Record set:
#####

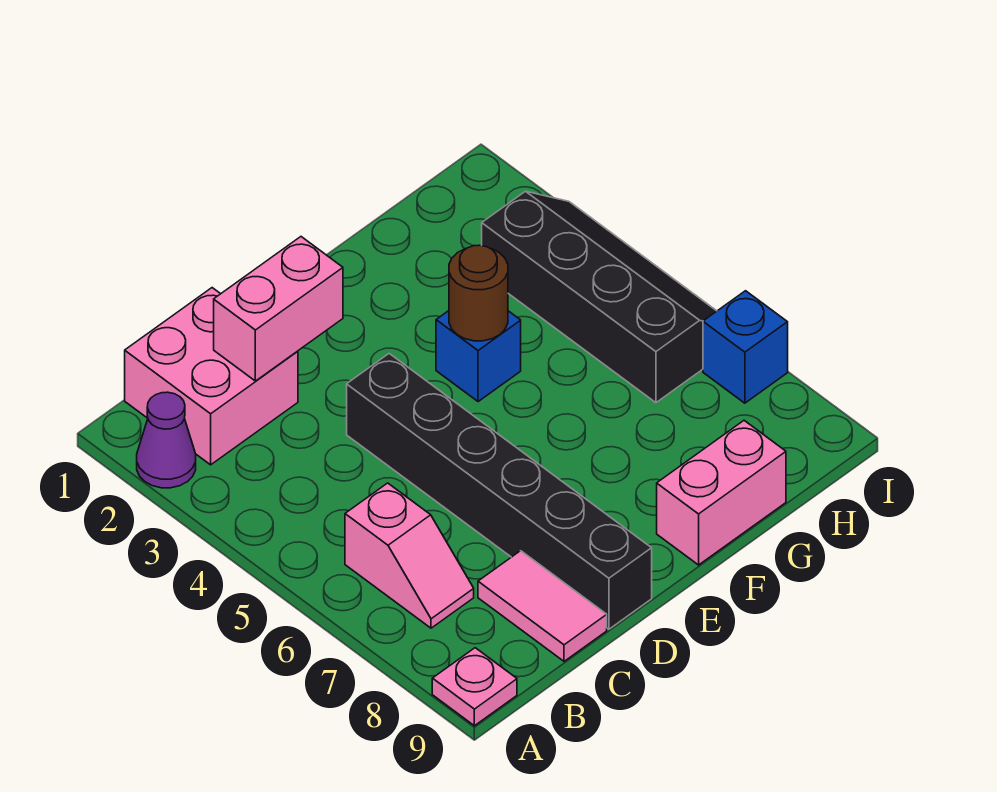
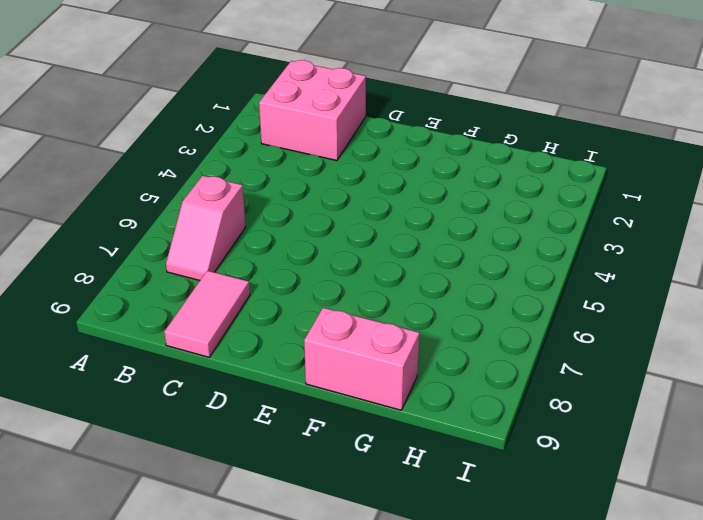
none -> purple cone A2 level 1
none -> pink plate A9 level 1
none -> black brick D4:D9 level 1

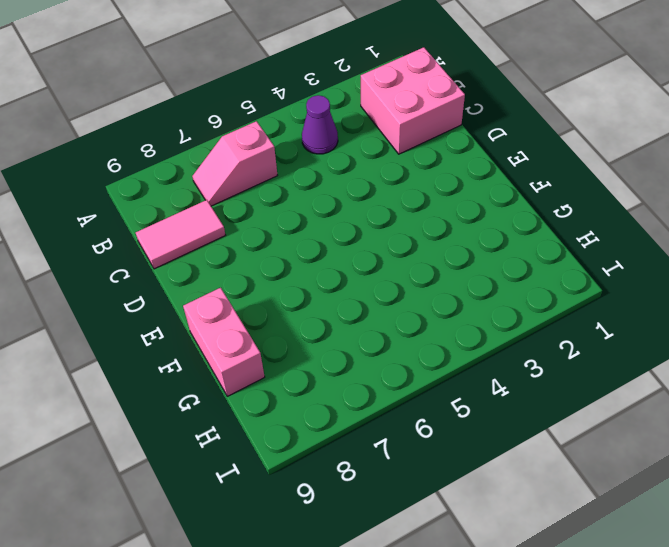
purple cone B4 level 1 -> purple cone A2 level 1
none -> pink plate A9 level 1
none -> black brick D4:D9 level 1
none -> blue brick F4 level 1

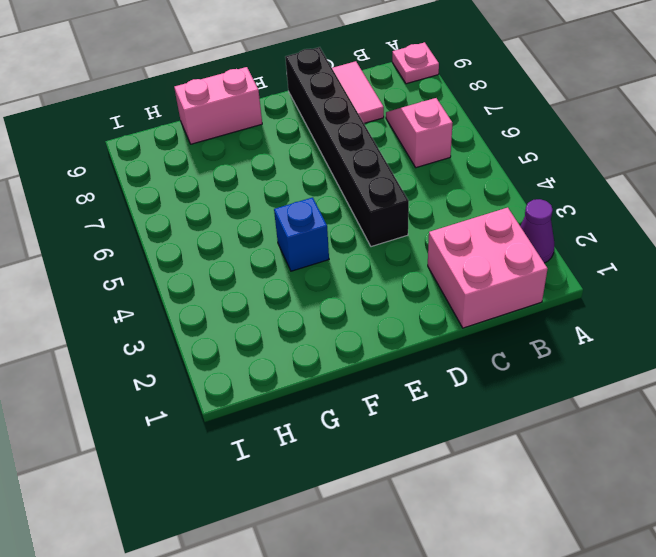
none -> black slope H3:I6 level 1 top H
none -> blue brick I7 level 1
none -> pink brick C2:D2 level 2

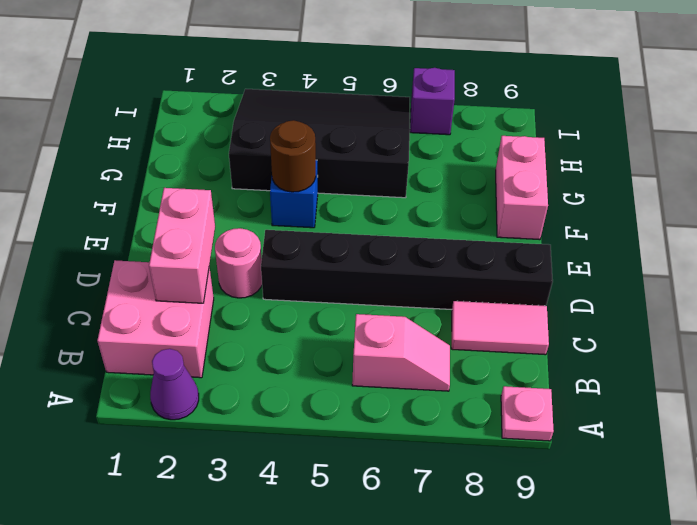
pink round brick D3 level 1 -> none
black slope G3:I6 level 1 top G -> black slope H3:I6 level 1 top H
purple brick I7 level 1 -> blue brick I7 level 1

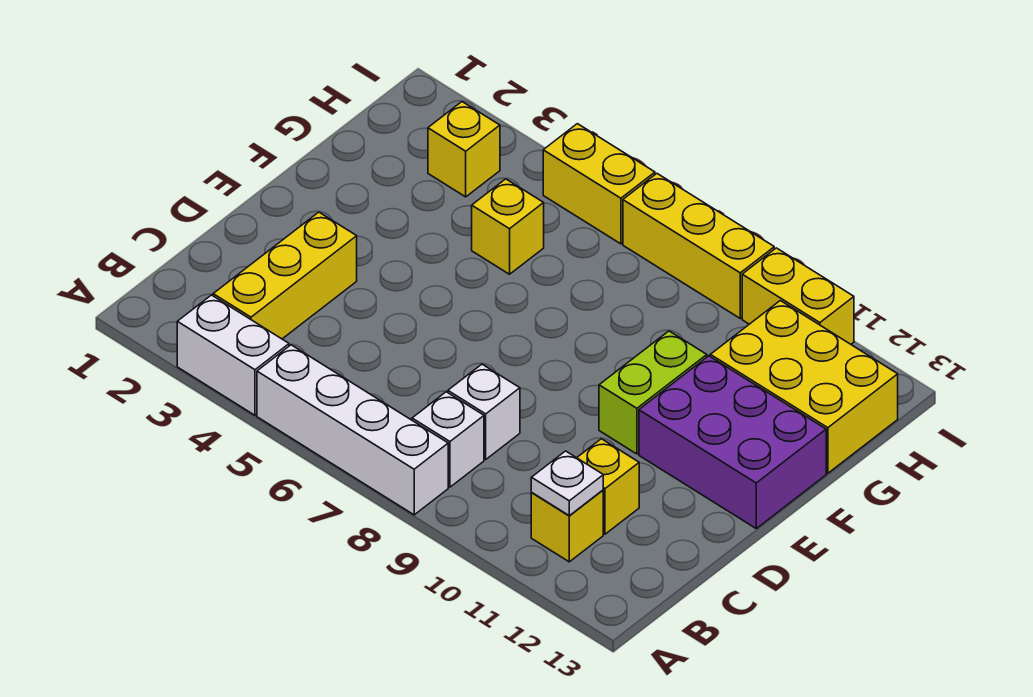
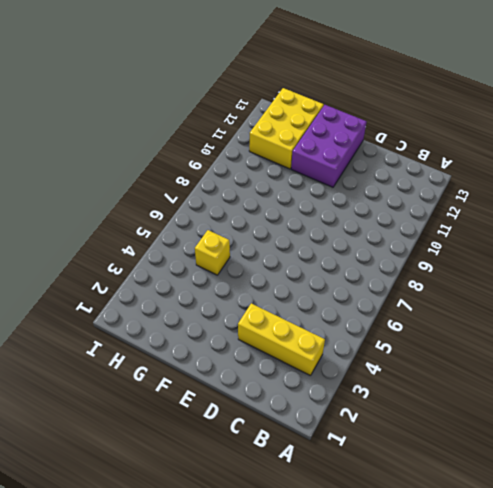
none -> white brick A3:A4 level 1
none -> white brick A5:A8 level 1
none -> white brick B8 level 1

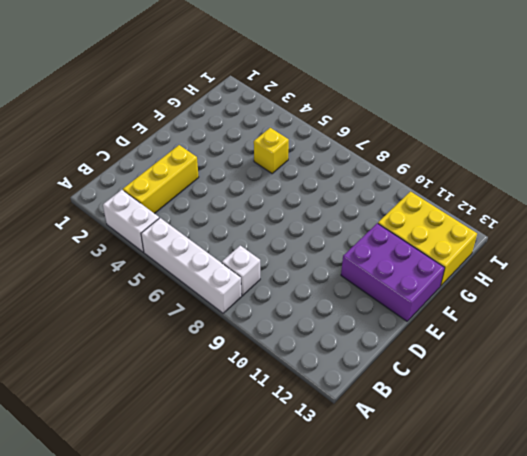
none -> yellow brick B11 level 1
none -> white brick C8 level 1
none -> yellow brick C11 level 1

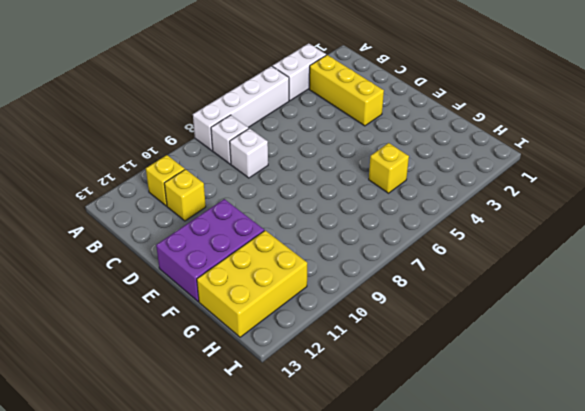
none -> lime brick E10:F10 level 1
none -> yellow brick H3 level 1
none -> yellow brick I5:I6 level 1

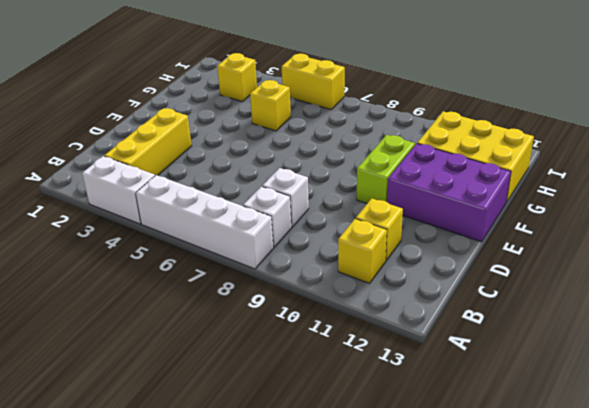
none -> yellow brick I7:I9 level 1
none -> yellow brick I10:I11 level 1
none -> white plate B11 level 2

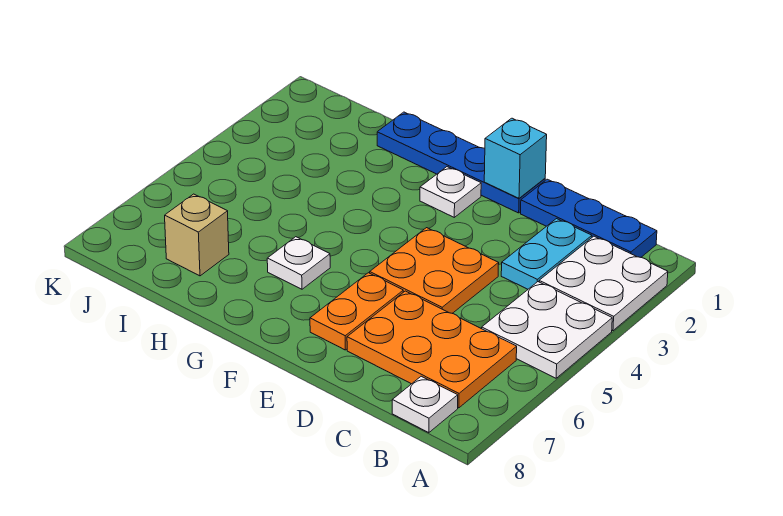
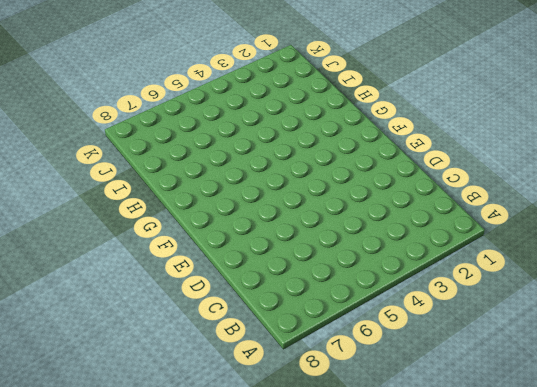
none -> white plate A2:B3 level 1
none -> white plate A4:B5 level 1
none -> blue plate B1:D1 level 1

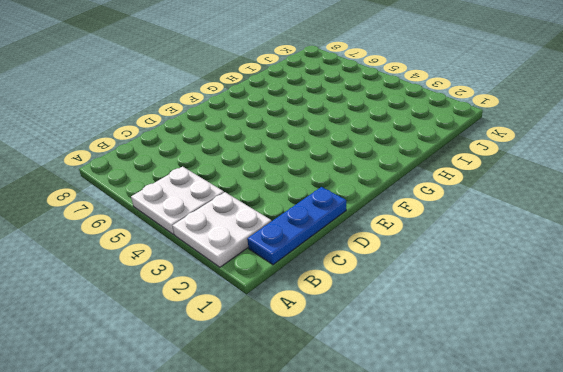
none -> orange plate B6:D7 level 1
none -> white plate B8 level 1
none -> cyan plate C2:C3 level 1

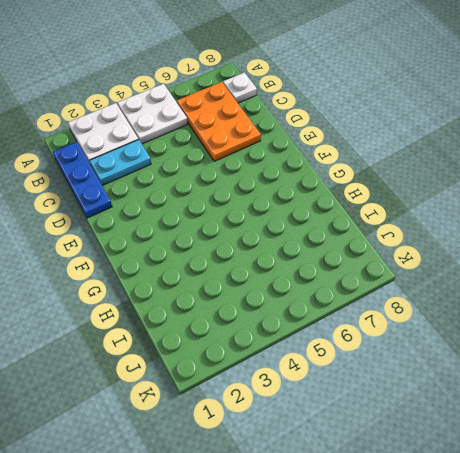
none -> orange plate D4:E5 level 1
none -> blue plate E1:H1 level 1
none -> orange plate E6:E7 level 1

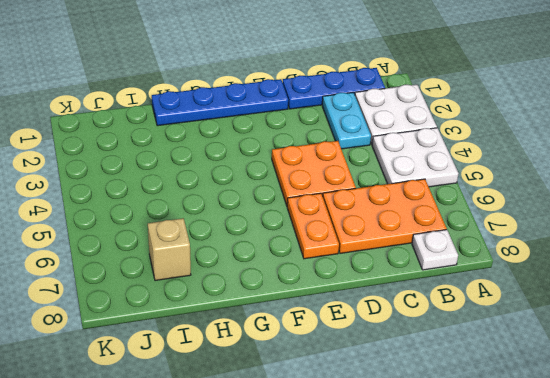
none -> white plate F2 level 1
none -> white plate G6 level 1
none -> cyan brick E1 level 2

#####

Activity: Would you repeat the listing above exactly, minus the images?

Solved exercise:
none -> purple cone A2 level 1
none -> pink plate A9 level 1
none -> black brick D4:D9 level 1

purple cone B4 level 1 -> purple cone A2 level 1
none -> pink plate A9 level 1
none -> black brick D4:D9 level 1
none -> blue brick F4 level 1

none -> black slope H3:I6 level 1 top H
none -> blue brick I7 level 1
none -> pink brick C2:D2 level 2

pink round brick D3 level 1 -> none
black slope G3:I6 level 1 top G -> black slope H3:I6 level 1 top H
purple brick I7 level 1 -> blue brick I7 level 1

none -> white brick A3:A4 level 1
none -> white brick A5:A8 level 1
none -> white brick B8 level 1

none -> yellow brick B11 level 1
none -> white brick C8 level 1
none -> yellow brick C11 level 1

none -> lime brick E10:F10 level 1
none -> yellow brick H3 level 1
none -> yellow brick I5:I6 level 1

none -> yellow brick I7:I9 level 1
none -> yellow brick I10:I11 level 1
none -> white plate B11 level 2

none -> white plate A2:B3 level 1
none -> white plate A4:B5 level 1
none -> blue plate B1:D1 level 1

none -> orange plate B6:D7 level 1
none -> white plate B8 level 1
none -> cyan plate C2:C3 level 1

none -> orange plate D4:E5 level 1
none -> blue plate E1:H1 level 1
none -> orange plate E6:E7 level 1

none -> white plate F2 level 1
none -> white plate G6 level 1
none -> cyan brick E1 level 2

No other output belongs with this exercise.